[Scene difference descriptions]
§ §

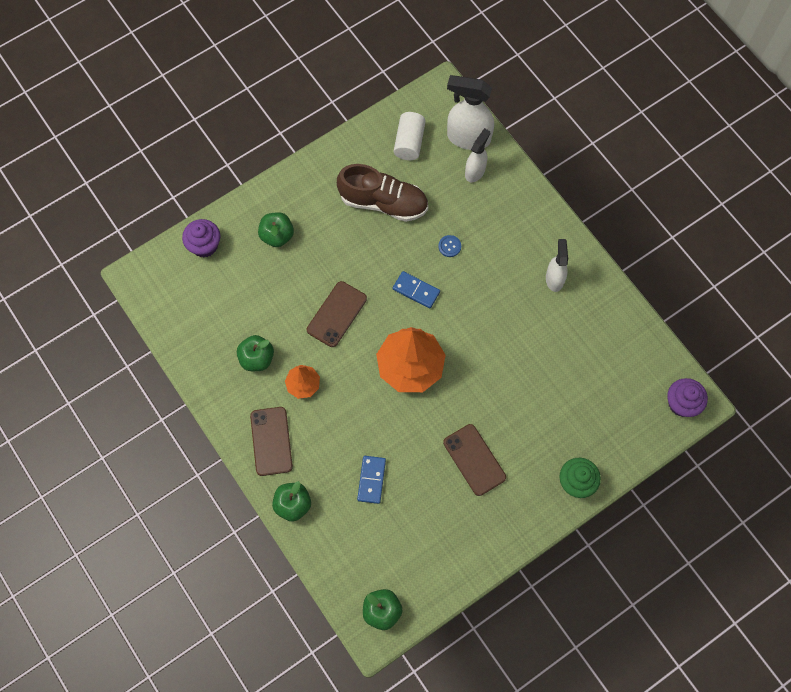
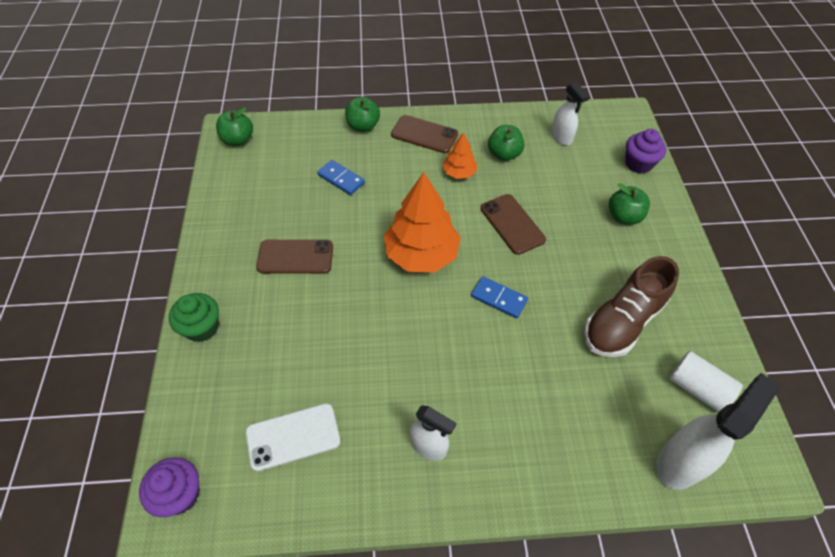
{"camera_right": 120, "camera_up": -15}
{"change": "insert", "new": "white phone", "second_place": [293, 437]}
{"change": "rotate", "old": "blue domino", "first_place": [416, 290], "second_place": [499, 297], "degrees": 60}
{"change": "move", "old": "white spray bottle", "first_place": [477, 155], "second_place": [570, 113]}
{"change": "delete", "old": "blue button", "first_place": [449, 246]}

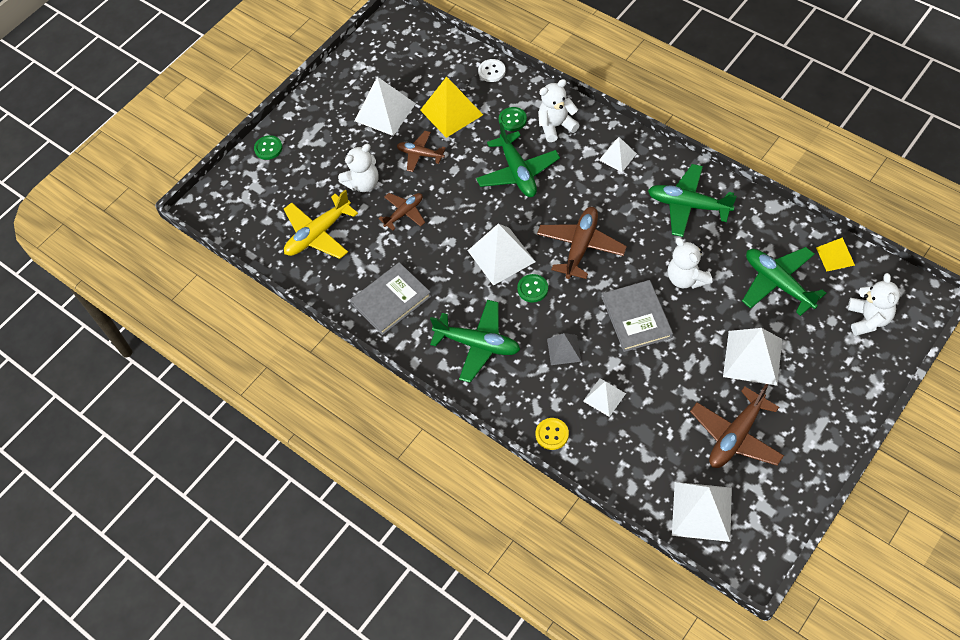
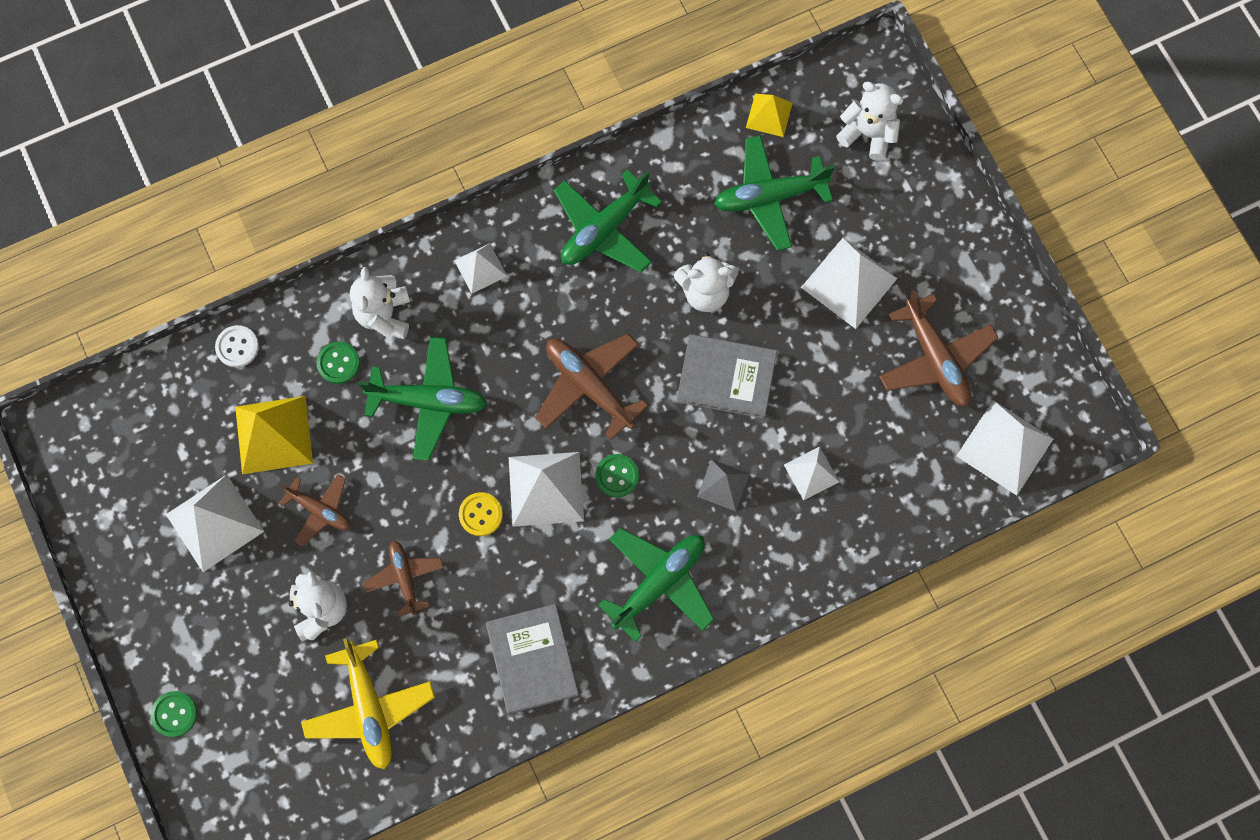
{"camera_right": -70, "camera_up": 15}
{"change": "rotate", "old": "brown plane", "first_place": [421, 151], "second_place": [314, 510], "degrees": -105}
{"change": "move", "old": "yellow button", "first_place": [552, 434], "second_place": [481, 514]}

§ §

◆ **THE TASK**: Output all the records above again exactly, with the pictures dropped.

◆ **RESULT FOR THIS EXERCISE**:
{"camera_right": 120, "camera_up": -15}
{"change": "insert", "new": "white phone", "second_place": [293, 437]}
{"change": "rotate", "old": "blue domino", "first_place": [416, 290], "second_place": [499, 297], "degrees": 60}
{"change": "move", "old": "white spray bottle", "first_place": [477, 155], "second_place": [570, 113]}
{"change": "delete", "old": "blue button", "first_place": [449, 246]}

{"camera_right": -70, "camera_up": 15}
{"change": "rotate", "old": "brown plane", "first_place": [421, 151], "second_place": [314, 510], "degrees": -105}
{"change": "move", "old": "yellow button", "first_place": [552, 434], "second_place": [481, 514]}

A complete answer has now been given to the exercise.